What the task requires: Tally the lines of the material below that contain the string "cyan", and reply with only that number.

--------

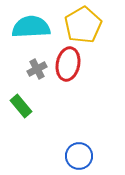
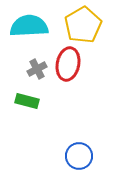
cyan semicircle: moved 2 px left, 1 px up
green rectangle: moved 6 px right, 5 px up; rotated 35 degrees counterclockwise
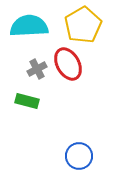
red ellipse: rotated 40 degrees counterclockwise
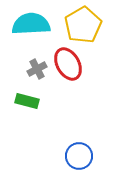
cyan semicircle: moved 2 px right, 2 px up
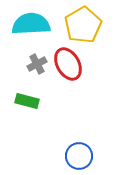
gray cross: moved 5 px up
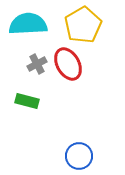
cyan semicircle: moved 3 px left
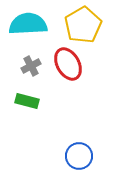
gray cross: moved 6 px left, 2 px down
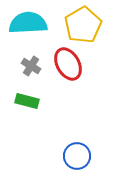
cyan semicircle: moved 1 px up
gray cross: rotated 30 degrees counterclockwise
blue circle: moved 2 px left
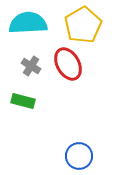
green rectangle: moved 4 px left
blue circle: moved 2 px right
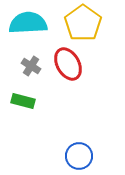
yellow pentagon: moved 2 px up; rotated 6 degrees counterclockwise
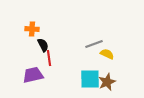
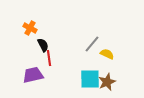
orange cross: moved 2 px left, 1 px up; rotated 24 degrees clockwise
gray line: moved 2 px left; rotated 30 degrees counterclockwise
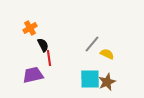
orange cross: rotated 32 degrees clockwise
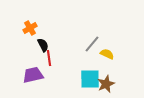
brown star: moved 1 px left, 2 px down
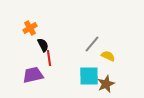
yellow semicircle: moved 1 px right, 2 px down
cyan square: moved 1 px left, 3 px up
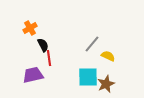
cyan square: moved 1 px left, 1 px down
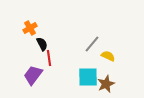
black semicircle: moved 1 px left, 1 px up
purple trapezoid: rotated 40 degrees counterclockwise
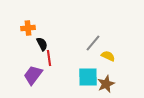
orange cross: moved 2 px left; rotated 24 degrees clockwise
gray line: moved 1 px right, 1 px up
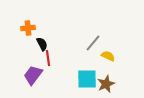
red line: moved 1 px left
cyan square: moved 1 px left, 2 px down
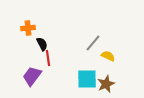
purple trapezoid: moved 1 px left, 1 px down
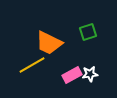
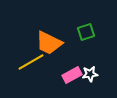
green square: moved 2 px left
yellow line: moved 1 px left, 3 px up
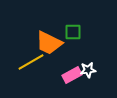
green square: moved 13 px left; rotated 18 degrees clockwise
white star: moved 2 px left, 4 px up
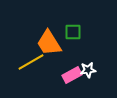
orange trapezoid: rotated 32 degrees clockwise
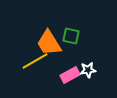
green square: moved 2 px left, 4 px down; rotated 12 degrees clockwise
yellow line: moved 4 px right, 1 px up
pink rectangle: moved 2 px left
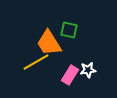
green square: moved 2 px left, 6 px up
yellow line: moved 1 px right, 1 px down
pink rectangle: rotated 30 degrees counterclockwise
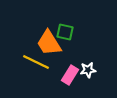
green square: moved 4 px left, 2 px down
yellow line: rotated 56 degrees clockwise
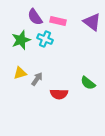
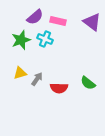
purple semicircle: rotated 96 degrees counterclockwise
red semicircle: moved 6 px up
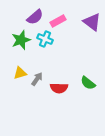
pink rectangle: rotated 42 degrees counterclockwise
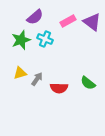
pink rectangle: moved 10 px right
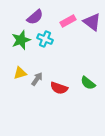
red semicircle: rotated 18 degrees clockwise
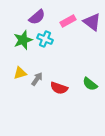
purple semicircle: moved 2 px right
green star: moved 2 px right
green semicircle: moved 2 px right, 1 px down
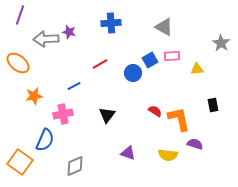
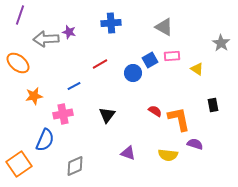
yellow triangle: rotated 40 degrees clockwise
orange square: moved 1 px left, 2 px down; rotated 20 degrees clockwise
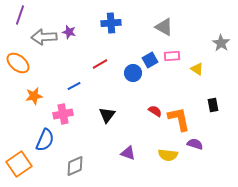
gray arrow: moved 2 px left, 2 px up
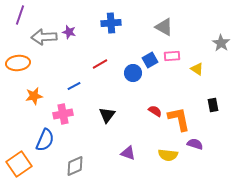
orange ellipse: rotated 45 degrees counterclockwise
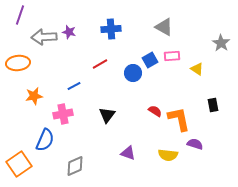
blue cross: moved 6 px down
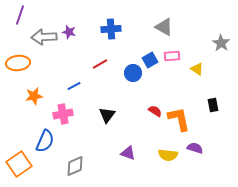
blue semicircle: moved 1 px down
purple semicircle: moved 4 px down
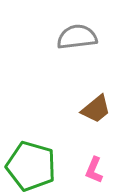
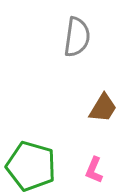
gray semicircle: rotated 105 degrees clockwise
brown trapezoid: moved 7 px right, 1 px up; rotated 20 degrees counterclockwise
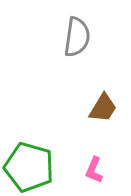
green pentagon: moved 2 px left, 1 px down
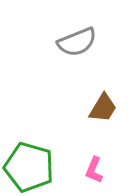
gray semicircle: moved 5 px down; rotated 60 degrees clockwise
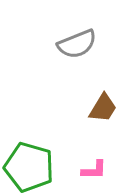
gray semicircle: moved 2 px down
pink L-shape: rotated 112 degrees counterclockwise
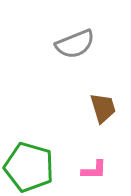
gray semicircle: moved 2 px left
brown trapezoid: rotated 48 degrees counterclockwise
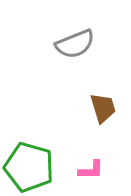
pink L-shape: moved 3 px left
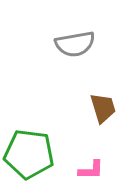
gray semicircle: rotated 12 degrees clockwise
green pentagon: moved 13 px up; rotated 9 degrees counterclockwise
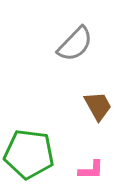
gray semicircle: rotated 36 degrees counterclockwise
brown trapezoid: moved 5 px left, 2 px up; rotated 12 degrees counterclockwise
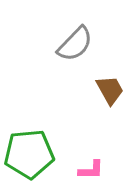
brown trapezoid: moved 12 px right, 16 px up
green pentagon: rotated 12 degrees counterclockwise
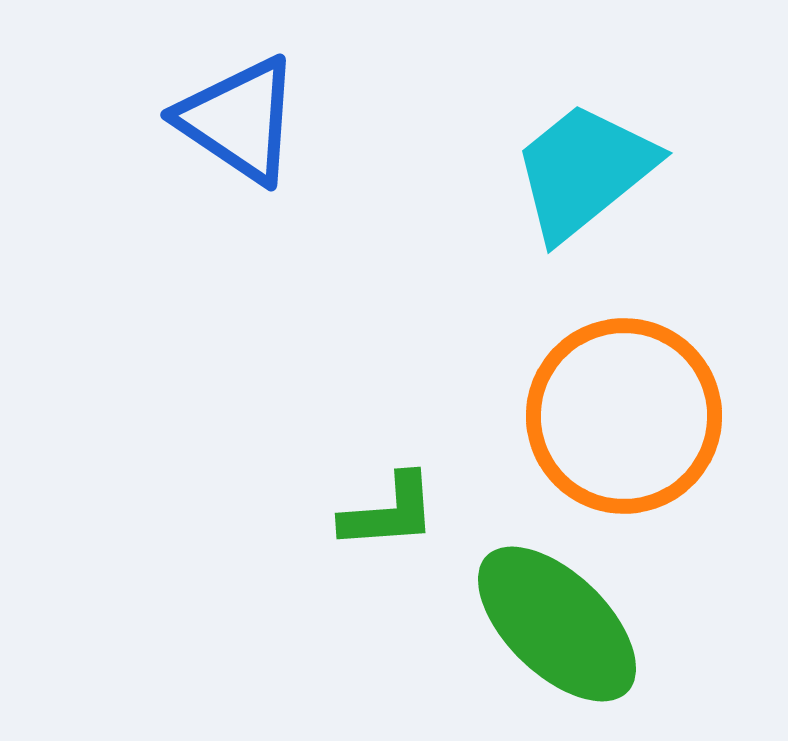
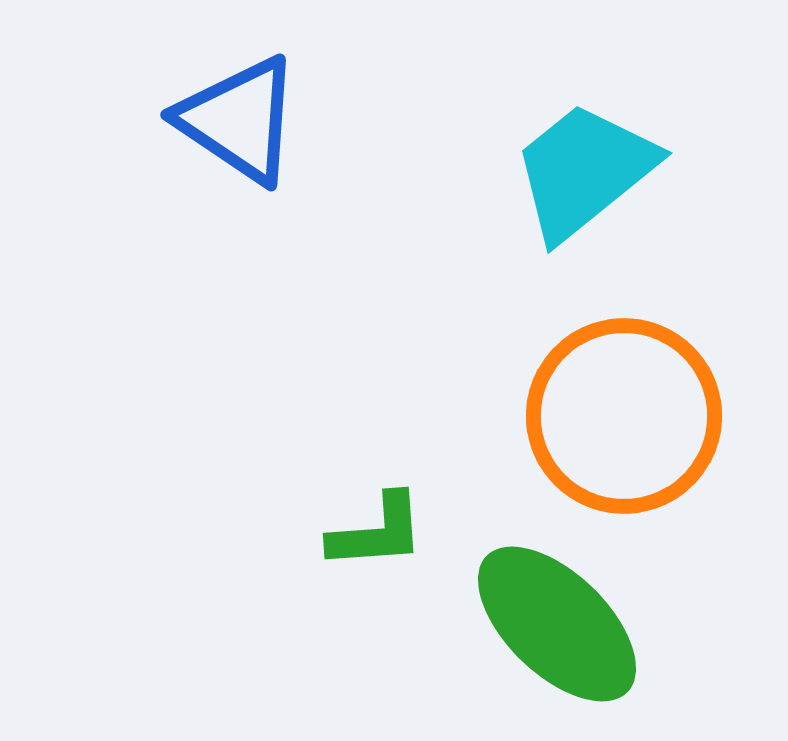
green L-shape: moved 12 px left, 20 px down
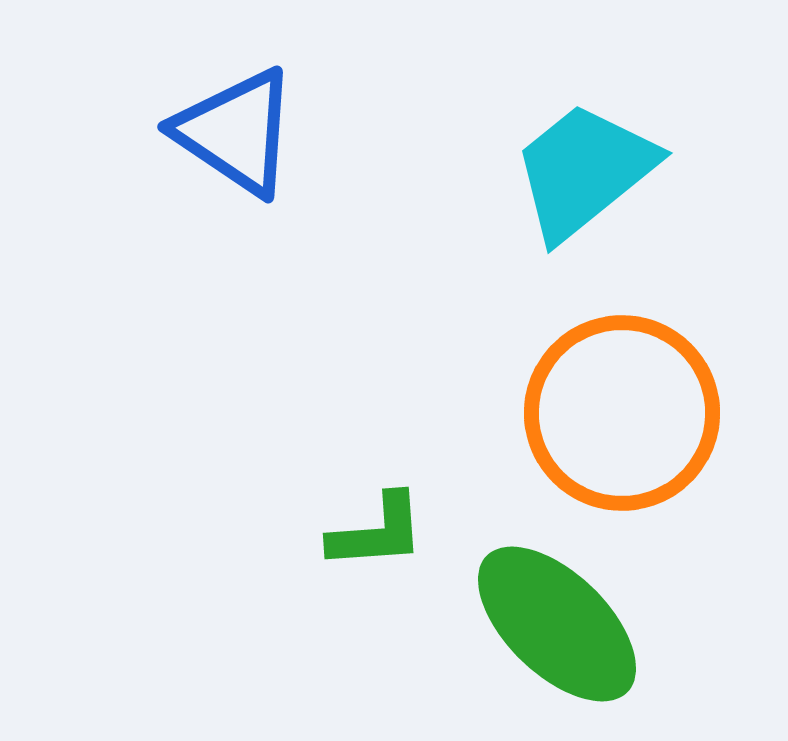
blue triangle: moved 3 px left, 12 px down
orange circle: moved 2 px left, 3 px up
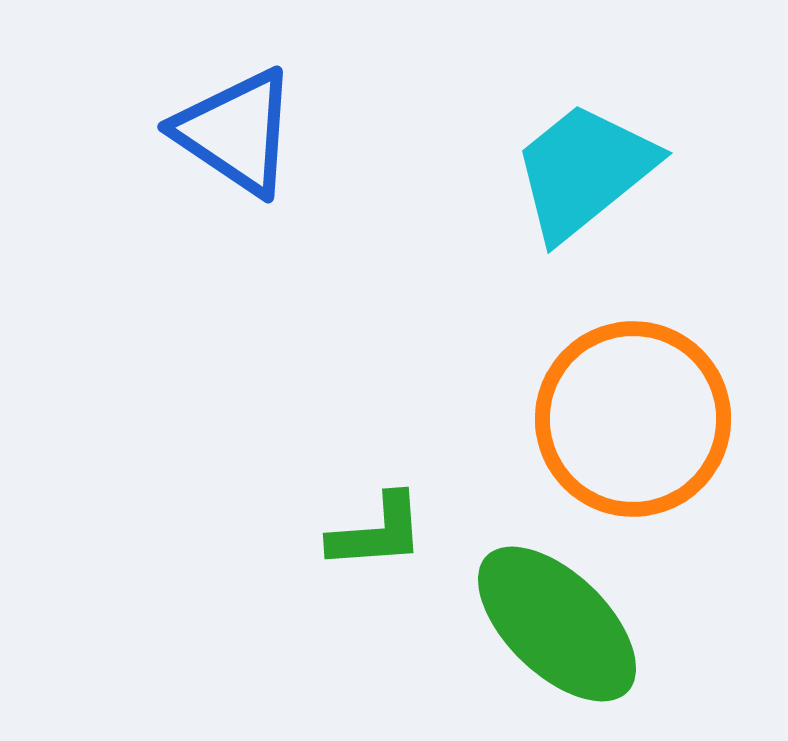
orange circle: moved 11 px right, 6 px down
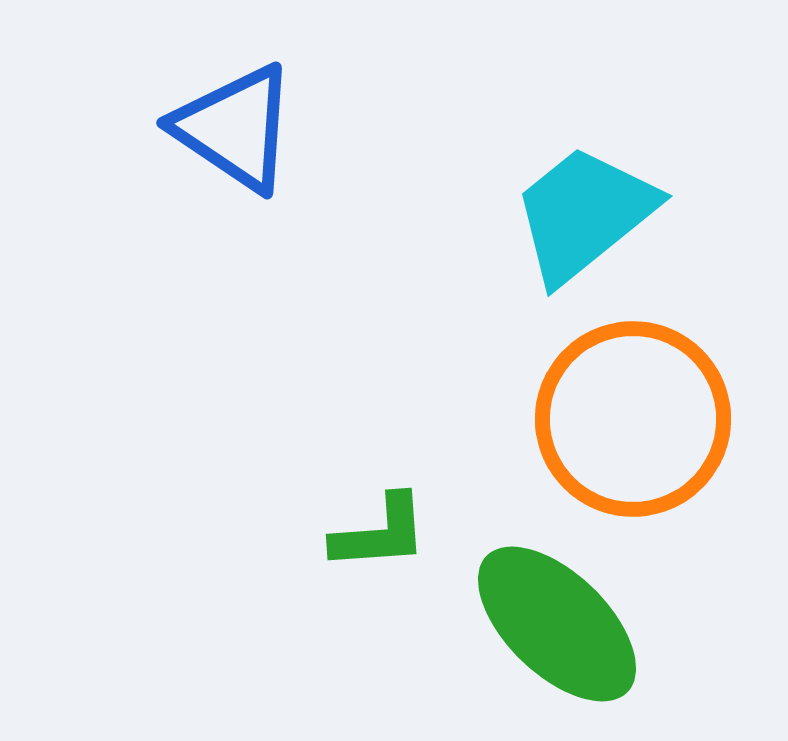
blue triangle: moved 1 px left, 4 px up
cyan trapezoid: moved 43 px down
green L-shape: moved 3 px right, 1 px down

--------

Result: 8